• Entries supplied:
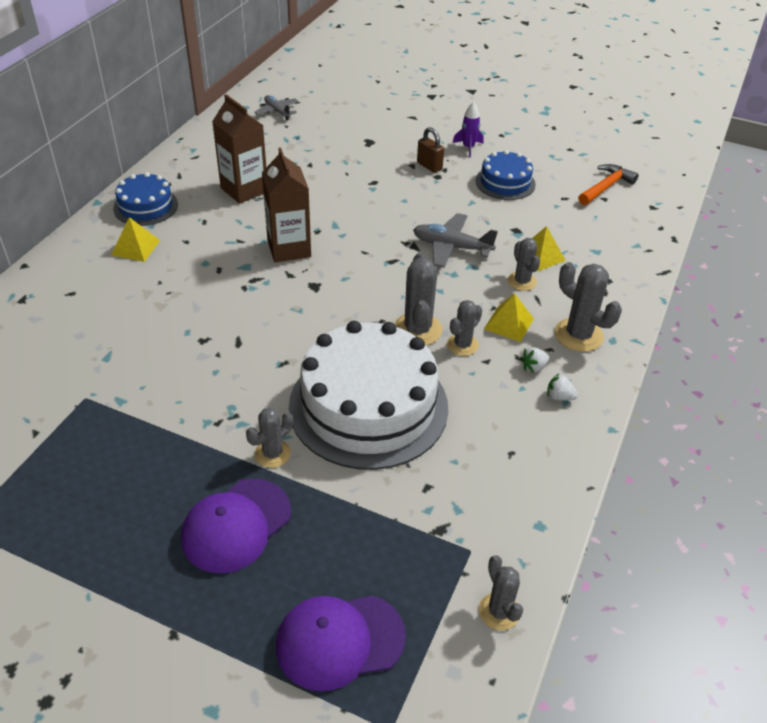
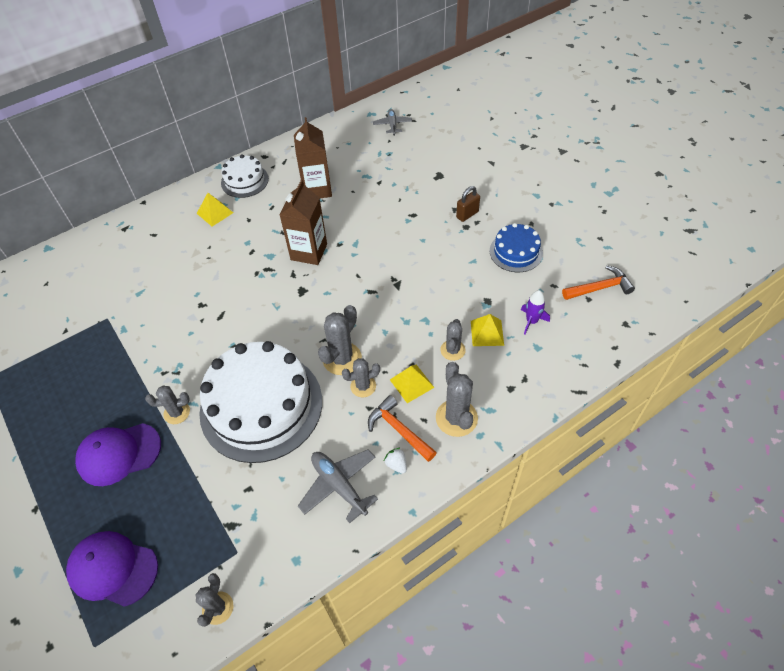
camera: 35 degrees right, 10 degrees up
(146, 206) = (244, 181): blue cake -> white cake
(429, 166) = (467, 214): brown padlock -> brown padlock turned 60 degrees clockwise
(451, 247) = (424, 297): grey plane -> grey plane (339, 486)
(468, 147) = (513, 207): purple rocket -> purple rocket (531, 321)
(533, 367) = (399, 429): white strawberry -> orange hammer

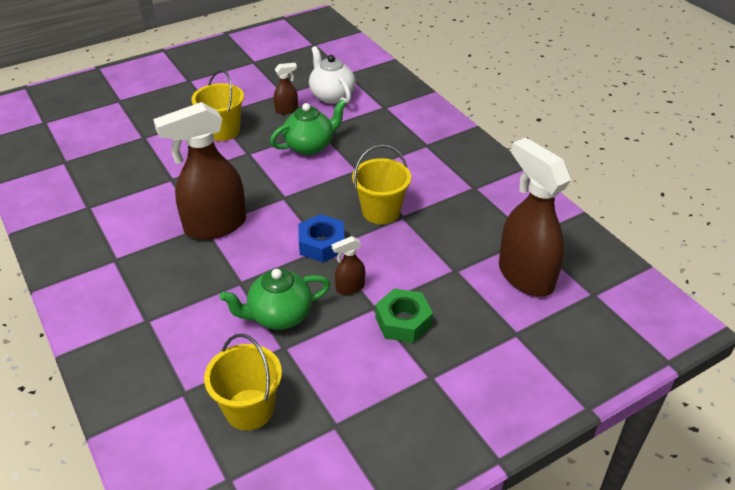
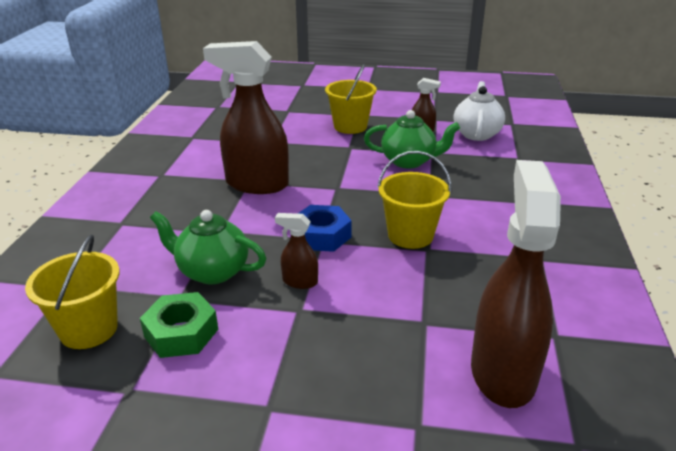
camera: 40 degrees right, 10 degrees down
(403, 321) = (310, 338): green nut -> green nut (181, 333)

• Exercise details: For your answer, write out the data exactly and drop every picture.

• Written solution:
camera: 35 degrees right, 10 degrees up
(146, 206) = (244, 181): blue cake -> white cake
(429, 166) = (467, 214): brown padlock -> brown padlock turned 60 degrees clockwise
(451, 247) = (424, 297): grey plane -> grey plane (339, 486)
(468, 147) = (513, 207): purple rocket -> purple rocket (531, 321)
(533, 367) = (399, 429): white strawberry -> orange hammer

camera: 40 degrees right, 10 degrees down
(403, 321) = (310, 338): green nut -> green nut (181, 333)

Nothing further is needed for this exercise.